--- DIRECTION ---
Write out, without changes, the rows starting with the line containing "Is bare branches at center positioned" and going on through the line containing "I want to click on pistol".
# MATERIAL FOR THE TASK start
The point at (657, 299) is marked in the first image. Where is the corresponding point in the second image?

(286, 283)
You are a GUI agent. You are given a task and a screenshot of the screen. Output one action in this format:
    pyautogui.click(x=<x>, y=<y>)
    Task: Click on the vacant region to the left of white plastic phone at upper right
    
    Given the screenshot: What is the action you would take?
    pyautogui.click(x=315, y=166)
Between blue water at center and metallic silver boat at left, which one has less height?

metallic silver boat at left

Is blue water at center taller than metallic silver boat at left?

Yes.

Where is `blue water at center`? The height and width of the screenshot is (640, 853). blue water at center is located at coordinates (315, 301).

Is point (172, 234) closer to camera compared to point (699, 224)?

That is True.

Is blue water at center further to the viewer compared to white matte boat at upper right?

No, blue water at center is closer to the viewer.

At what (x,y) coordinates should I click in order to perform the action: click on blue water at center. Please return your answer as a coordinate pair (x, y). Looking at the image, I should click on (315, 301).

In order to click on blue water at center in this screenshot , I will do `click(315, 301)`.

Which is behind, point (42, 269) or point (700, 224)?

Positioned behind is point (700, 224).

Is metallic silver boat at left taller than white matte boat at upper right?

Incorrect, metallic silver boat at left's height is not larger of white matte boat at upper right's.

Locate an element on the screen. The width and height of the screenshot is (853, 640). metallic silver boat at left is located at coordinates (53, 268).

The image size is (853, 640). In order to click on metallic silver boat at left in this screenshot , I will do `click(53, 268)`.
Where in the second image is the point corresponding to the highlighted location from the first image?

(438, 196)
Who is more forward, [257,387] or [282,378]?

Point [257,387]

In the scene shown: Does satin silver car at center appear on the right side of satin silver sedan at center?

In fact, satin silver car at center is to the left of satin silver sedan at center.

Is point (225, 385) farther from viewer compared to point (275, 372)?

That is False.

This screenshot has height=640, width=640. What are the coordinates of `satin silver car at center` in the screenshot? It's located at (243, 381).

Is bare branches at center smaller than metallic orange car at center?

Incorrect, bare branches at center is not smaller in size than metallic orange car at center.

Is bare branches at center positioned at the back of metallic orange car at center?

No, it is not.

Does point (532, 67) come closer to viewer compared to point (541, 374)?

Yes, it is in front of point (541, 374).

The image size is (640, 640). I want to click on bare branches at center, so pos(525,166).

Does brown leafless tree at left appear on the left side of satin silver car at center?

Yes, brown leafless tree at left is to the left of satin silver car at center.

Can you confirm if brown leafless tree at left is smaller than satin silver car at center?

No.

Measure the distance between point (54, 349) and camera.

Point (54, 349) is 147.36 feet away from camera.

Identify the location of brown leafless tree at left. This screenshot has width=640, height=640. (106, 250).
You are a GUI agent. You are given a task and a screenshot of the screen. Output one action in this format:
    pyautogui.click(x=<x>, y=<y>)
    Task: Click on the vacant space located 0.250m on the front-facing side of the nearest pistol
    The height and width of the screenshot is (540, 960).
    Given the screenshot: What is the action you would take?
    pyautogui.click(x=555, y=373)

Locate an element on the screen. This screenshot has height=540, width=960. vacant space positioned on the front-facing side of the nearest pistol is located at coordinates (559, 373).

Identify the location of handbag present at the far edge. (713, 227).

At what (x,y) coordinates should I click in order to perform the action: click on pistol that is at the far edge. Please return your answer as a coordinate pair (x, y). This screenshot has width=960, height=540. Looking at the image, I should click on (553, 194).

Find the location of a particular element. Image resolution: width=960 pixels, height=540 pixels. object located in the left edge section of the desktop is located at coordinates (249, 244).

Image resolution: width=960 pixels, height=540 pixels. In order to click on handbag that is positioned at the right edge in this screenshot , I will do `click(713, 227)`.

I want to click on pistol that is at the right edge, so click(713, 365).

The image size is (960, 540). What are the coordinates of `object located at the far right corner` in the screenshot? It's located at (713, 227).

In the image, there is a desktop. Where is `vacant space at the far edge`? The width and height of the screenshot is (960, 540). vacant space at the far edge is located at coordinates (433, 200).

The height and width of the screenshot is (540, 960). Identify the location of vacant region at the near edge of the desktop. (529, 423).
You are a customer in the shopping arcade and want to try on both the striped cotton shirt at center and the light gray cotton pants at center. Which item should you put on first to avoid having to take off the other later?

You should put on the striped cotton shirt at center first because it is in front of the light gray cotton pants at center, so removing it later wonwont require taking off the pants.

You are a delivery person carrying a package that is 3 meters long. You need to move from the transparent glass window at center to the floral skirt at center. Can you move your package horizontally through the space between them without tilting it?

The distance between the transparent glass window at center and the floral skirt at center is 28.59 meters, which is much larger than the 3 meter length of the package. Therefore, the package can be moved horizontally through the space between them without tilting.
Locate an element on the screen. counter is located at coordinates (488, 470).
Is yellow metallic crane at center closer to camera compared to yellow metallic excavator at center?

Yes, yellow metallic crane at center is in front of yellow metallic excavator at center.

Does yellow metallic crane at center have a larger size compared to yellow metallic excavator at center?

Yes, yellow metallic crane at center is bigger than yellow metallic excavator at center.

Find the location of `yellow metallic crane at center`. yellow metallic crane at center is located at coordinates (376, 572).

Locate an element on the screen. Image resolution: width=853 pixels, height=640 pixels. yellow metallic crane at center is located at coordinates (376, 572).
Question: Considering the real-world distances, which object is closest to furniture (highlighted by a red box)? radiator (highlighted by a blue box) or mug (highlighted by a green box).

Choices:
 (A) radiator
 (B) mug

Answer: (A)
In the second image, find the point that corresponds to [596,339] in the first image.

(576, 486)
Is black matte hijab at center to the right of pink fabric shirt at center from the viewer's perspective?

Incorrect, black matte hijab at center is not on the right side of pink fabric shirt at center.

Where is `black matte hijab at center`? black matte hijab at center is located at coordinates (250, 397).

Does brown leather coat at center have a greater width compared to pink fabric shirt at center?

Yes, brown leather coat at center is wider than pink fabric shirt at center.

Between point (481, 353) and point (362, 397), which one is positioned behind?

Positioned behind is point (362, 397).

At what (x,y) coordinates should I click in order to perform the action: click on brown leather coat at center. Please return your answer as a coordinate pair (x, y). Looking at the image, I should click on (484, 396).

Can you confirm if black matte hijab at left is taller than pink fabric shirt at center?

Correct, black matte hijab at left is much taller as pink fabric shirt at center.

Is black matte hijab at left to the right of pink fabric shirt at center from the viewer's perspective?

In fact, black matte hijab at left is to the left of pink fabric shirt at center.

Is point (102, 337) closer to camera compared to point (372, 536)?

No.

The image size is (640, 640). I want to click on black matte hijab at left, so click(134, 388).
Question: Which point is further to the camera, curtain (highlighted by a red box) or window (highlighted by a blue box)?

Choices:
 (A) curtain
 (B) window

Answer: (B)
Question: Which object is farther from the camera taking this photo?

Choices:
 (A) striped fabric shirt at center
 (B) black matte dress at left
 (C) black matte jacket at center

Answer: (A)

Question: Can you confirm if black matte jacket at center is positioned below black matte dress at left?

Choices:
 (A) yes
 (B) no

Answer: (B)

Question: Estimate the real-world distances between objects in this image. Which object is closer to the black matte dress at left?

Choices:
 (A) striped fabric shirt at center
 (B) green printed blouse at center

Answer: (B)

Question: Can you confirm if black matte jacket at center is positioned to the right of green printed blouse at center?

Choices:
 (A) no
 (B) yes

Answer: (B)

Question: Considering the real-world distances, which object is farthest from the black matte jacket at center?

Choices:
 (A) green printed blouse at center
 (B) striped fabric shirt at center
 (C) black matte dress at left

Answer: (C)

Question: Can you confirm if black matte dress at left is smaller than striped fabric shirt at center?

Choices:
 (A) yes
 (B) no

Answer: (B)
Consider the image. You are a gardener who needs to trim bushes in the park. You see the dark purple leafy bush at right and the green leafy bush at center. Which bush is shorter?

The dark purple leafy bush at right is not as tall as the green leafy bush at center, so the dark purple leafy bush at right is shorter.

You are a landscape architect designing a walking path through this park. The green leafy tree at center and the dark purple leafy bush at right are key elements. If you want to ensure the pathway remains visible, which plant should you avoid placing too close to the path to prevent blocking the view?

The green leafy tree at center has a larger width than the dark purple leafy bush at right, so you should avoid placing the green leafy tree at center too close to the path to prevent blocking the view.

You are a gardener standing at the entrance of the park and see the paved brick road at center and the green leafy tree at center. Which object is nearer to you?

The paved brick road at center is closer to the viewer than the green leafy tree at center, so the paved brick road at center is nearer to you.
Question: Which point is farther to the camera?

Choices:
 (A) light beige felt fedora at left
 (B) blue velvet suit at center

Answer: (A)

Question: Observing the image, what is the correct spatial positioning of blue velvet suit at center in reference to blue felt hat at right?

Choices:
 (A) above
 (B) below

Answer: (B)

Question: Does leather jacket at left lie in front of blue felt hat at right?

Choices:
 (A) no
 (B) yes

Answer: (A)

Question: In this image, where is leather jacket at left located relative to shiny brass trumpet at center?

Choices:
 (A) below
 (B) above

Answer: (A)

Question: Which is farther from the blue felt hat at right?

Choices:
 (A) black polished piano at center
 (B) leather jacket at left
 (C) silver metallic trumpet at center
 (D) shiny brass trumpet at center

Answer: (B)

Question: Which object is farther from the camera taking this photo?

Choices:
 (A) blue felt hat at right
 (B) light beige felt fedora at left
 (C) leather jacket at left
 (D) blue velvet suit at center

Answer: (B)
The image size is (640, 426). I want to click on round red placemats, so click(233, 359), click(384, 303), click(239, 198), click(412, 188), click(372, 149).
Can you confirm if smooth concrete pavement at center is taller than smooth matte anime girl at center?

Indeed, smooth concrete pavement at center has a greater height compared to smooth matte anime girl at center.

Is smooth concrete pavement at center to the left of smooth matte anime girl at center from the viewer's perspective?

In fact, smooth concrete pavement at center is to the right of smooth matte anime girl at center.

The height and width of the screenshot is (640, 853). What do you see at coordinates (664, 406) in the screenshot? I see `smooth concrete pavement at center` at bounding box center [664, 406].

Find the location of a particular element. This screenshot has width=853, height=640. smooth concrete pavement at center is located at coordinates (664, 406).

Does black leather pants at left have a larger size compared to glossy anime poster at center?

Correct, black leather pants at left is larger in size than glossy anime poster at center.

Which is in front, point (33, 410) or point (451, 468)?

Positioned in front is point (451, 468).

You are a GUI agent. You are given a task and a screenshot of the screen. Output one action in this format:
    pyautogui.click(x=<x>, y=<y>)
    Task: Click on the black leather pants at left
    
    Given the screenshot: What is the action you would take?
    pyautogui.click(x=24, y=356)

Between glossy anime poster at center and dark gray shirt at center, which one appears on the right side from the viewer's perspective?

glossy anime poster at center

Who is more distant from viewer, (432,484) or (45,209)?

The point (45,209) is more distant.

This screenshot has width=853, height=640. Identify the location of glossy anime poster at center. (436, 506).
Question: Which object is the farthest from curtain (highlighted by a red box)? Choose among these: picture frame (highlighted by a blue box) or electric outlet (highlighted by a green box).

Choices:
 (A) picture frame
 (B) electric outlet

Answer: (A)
# MATERIAL FOR THE TASK end
--- RESULT ---
Is bare branches at center positioned at the back of metallic orange car at center?

No, it is not.

Does point (532, 67) come closer to viewer compared to point (541, 374)?

Yes, it is in front of point (541, 374).

The image size is (640, 640). I want to click on bare branches at center, so pos(525,166).

Does brown leafless tree at left appear on the left side of satin silver car at center?

Yes, brown leafless tree at left is to the left of satin silver car at center.

Can you confirm if brown leafless tree at left is smaller than satin silver car at center?

No.

Measure the distance between point (54, 349) and camera.

Point (54, 349) is 147.36 feet away from camera.

Identify the location of brown leafless tree at left. This screenshot has width=640, height=640. (106, 250).
You are a GUI agent. You are given a task and a screenshot of the screen. Output one action in this format:
    pyautogui.click(x=<x>, y=<y>)
    Task: Click on the vacant space located 0.250m on the front-facing side of the nearest pistol
    The height and width of the screenshot is (540, 960).
    Given the screenshot: What is the action you would take?
    pyautogui.click(x=555, y=373)

Locate an element on the screen. This screenshot has height=540, width=960. vacant space positioned on the front-facing side of the nearest pistol is located at coordinates (559, 373).

Identify the location of handbag present at the far edge. (713, 227).

At what (x,y) coordinates should I click in order to perform the action: click on pistol that is at the far edge. Please return your answer as a coordinate pair (x, y). This screenshot has width=960, height=540. Looking at the image, I should click on (553, 194).

Find the location of a particular element. Image resolution: width=960 pixels, height=540 pixels. object located in the left edge section of the desktop is located at coordinates (249, 244).

Image resolution: width=960 pixels, height=540 pixels. In order to click on handbag that is positioned at the right edge in this screenshot , I will do `click(713, 227)`.

I want to click on pistol that is at the right edge, so click(713, 365).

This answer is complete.